Work order:
Word for word, transcribe the data below from the line with "camera: 115 degrees right, 5 degrees down" to the line with "(277, 361) = (277, 234): yellow", keeping both of those lines.

Stored data:
--*--
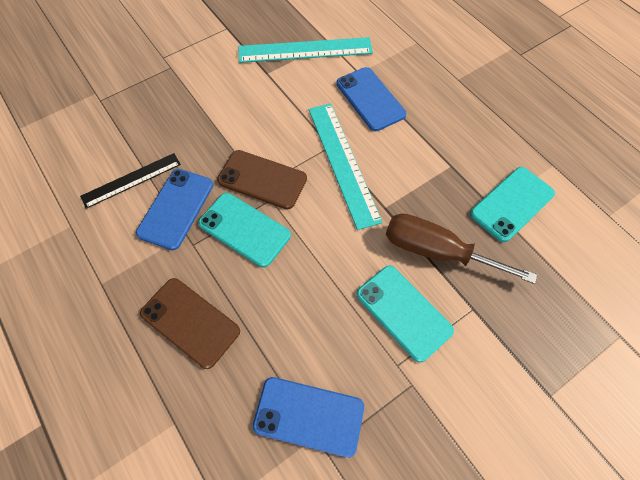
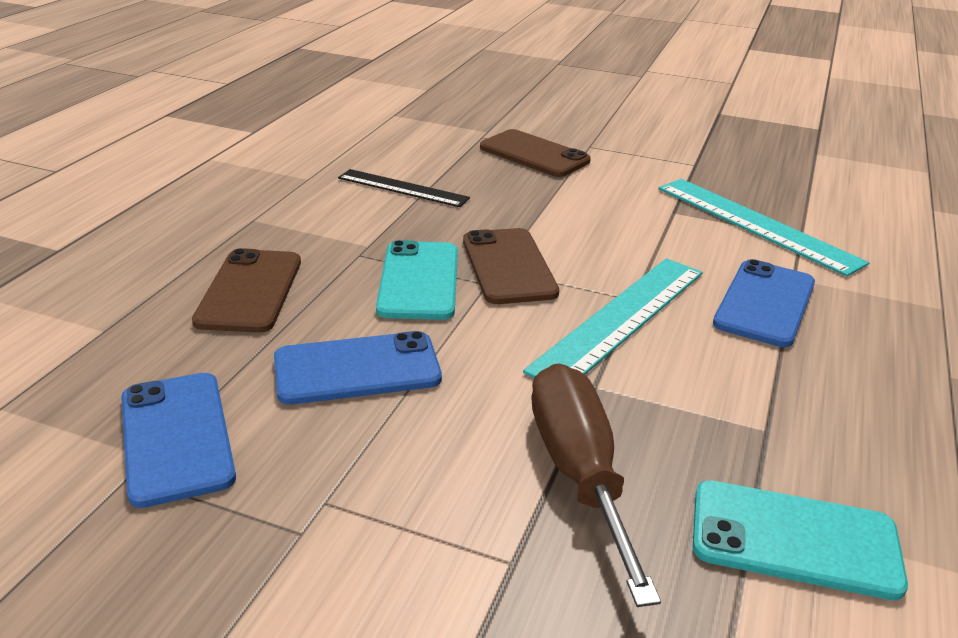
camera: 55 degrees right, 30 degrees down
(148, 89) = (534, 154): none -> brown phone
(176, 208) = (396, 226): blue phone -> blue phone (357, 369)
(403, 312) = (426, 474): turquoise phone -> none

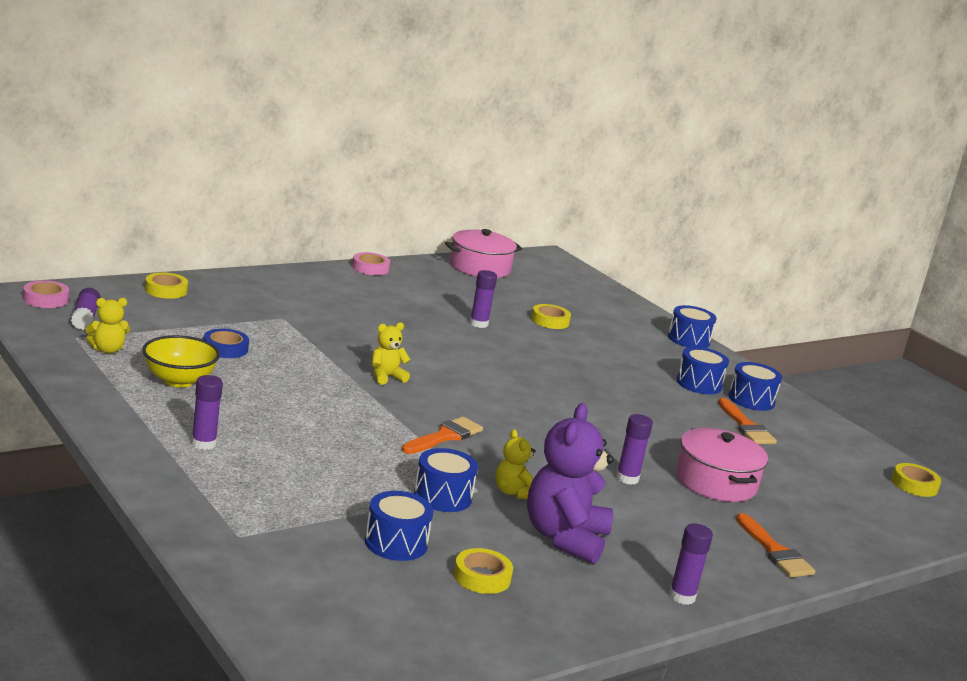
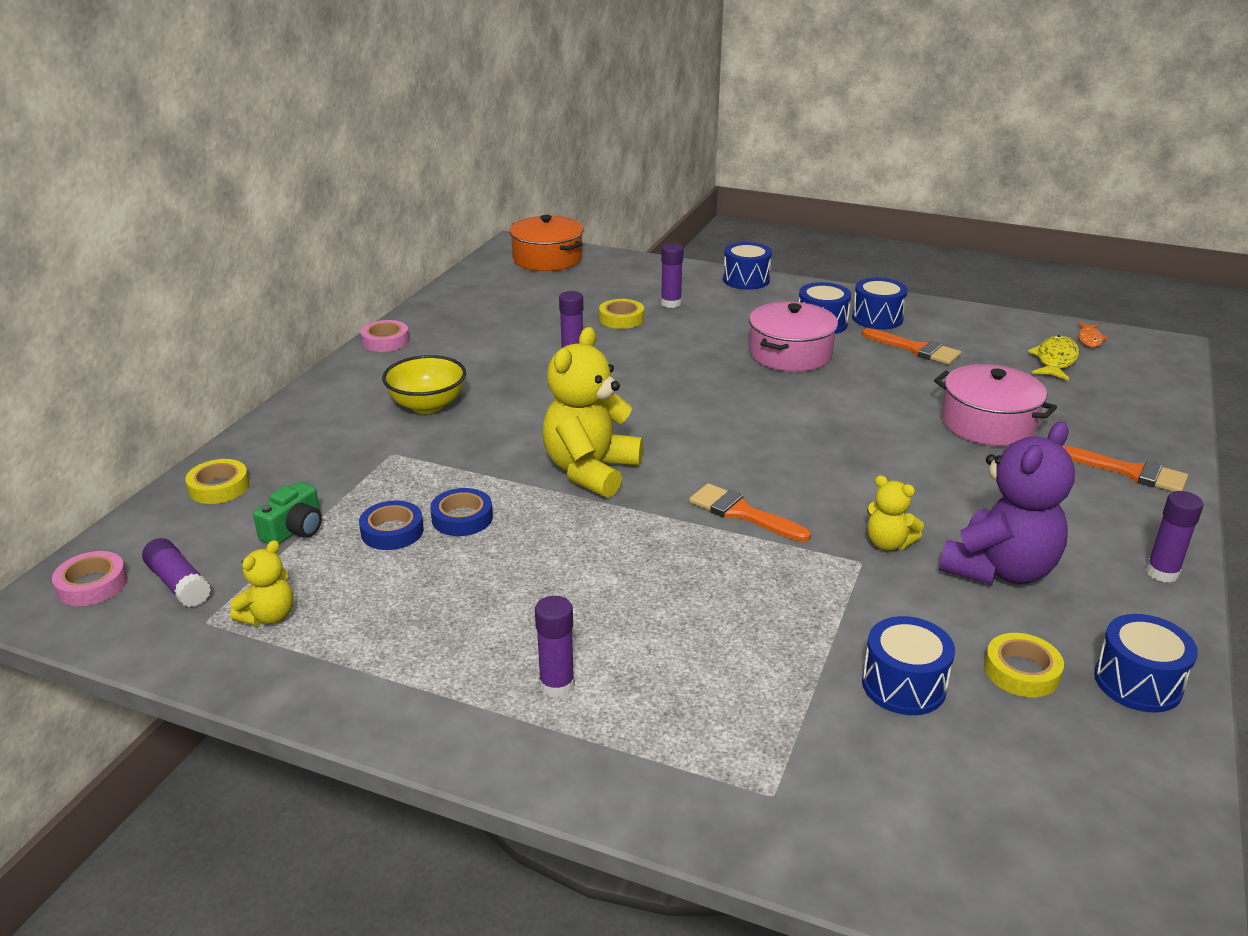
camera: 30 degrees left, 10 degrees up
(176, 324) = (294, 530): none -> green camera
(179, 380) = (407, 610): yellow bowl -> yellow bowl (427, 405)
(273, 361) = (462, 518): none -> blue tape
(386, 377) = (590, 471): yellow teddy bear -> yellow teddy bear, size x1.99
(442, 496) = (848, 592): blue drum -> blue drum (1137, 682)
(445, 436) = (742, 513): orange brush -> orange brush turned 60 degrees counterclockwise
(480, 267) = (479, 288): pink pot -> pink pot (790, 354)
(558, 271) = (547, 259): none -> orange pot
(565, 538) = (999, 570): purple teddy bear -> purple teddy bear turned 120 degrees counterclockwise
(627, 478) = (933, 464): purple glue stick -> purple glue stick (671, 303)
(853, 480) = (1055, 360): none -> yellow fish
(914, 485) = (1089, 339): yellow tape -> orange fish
--*--
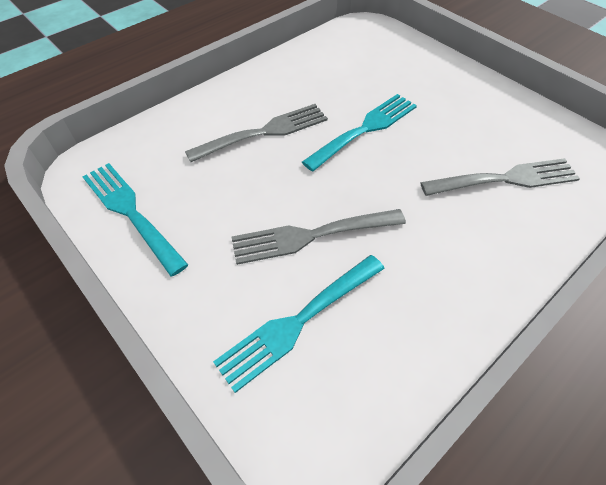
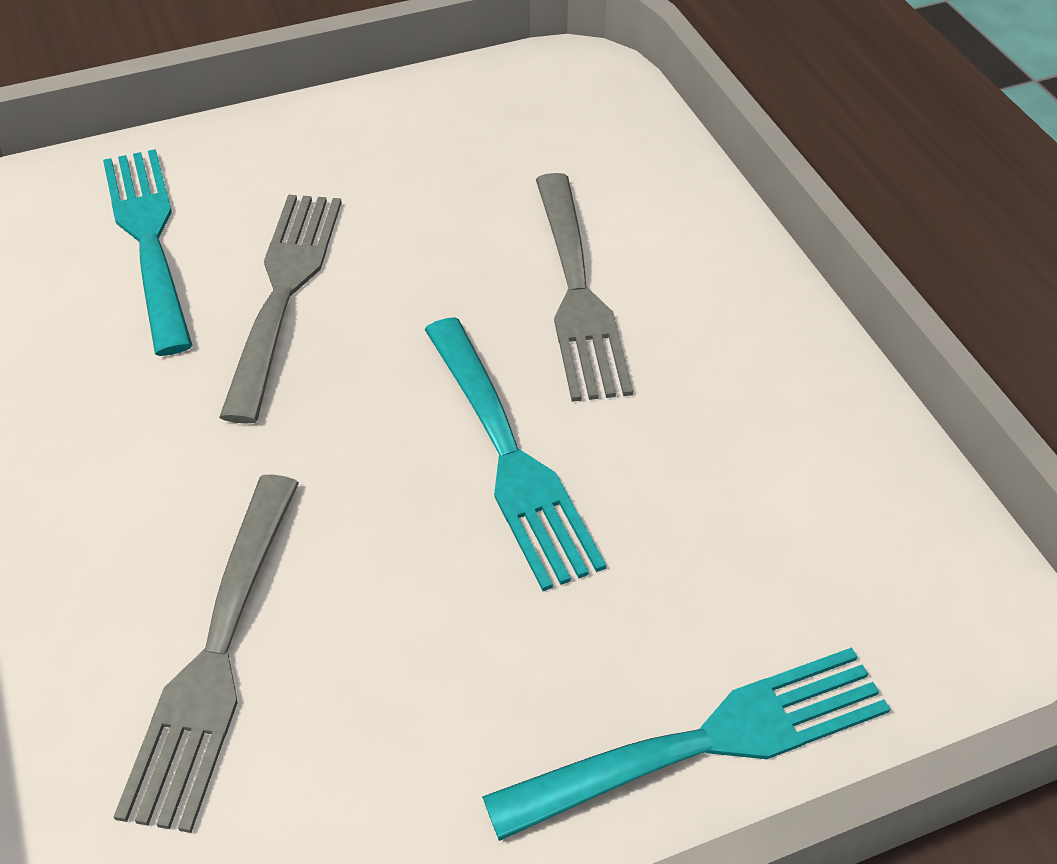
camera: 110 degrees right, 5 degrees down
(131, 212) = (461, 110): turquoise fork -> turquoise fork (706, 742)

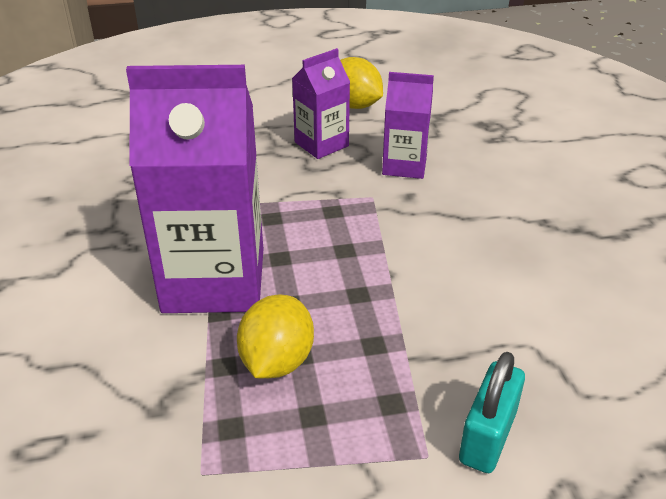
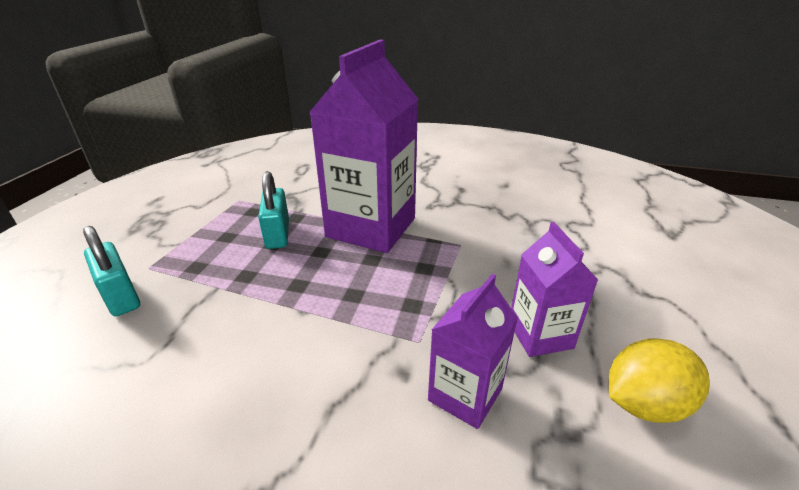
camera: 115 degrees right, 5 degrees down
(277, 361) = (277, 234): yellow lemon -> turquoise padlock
--*--
Written response:
camera: 115 degrees right, 5 degrees down
(277, 361) = (277, 234): yellow lemon -> turquoise padlock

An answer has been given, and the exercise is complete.